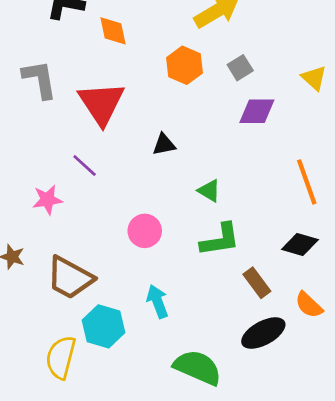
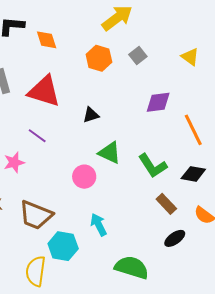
red triangle: (101, 103) -> (44, 91), turned -33
purple diamond: (257, 111) -> (158, 102), moved
green triangle: (209, 191) -> (110, 153), moved, size x1.4
green L-shape: (220, 240) -> (153, 166), moved, turned 72
black ellipse: (263, 333) -> (175, 238), size x0.7

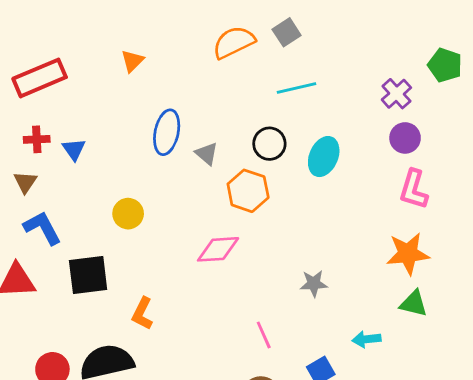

* * * * *

__WHAT YOU ARE ASKED TO DO__.
Do not include the images; transcribe the rest of the listing exactly.

__ANSWER SECTION__.
red triangle: (101, 103) -> (44, 91), turned -33
purple diamond: (257, 111) -> (158, 102), moved
green triangle: (209, 191) -> (110, 153), moved, size x1.4
green L-shape: (220, 240) -> (153, 166), moved, turned 72
black ellipse: (263, 333) -> (175, 238), size x0.7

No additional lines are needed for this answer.